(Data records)

========

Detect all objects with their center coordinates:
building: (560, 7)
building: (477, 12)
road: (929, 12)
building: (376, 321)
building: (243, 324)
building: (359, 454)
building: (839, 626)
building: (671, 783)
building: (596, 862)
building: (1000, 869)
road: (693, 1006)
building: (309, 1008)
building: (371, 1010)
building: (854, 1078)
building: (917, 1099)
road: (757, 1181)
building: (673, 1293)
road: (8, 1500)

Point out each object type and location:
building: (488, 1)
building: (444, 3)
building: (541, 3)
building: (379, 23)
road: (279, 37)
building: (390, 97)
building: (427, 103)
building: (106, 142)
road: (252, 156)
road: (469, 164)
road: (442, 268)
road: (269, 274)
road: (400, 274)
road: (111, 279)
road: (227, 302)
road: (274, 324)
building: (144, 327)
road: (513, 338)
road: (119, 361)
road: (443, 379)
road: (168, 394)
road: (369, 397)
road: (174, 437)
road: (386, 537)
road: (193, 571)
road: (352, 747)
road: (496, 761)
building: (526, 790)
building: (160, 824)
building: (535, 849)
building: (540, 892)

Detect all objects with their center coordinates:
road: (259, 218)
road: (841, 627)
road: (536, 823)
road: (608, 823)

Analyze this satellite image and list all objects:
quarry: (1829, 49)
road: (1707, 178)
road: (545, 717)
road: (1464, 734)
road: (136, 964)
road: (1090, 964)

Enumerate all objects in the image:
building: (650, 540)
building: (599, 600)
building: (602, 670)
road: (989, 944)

========

Task statement —
Exactly as they appear above, print all the entries.

Solution to this task —
Detect all objects with their center coordinates:
building: (560, 7)
building: (477, 12)
road: (929, 12)
building: (376, 321)
building: (243, 324)
building: (359, 454)
building: (839, 626)
building: (671, 783)
building: (596, 862)
building: (1000, 869)
road: (693, 1006)
building: (309, 1008)
building: (371, 1010)
building: (854, 1078)
building: (917, 1099)
road: (757, 1181)
building: (673, 1293)
road: (8, 1500)

Point out each object type and location:
building: (488, 1)
building: (444, 3)
building: (541, 3)
building: (379, 23)
road: (279, 37)
building: (390, 97)
building: (427, 103)
building: (106, 142)
road: (252, 156)
road: (469, 164)
road: (442, 268)
road: (269, 274)
road: (400, 274)
road: (111, 279)
road: (227, 302)
road: (274, 324)
building: (144, 327)
road: (513, 338)
road: (119, 361)
road: (443, 379)
road: (168, 394)
road: (369, 397)
road: (174, 437)
road: (386, 537)
road: (193, 571)
road: (352, 747)
road: (496, 761)
building: (526, 790)
building: (160, 824)
building: (535, 849)
building: (540, 892)

Detect all objects with their center coordinates:
road: (259, 218)
road: (841, 627)
road: (536, 823)
road: (608, 823)

Analyze this satellite image and list all objects:
quarry: (1829, 49)
road: (1707, 178)
road: (545, 717)
road: (1464, 734)
road: (136, 964)
road: (1090, 964)

Enumerate all objects in the image:
building: (650, 540)
building: (599, 600)
building: (602, 670)
road: (989, 944)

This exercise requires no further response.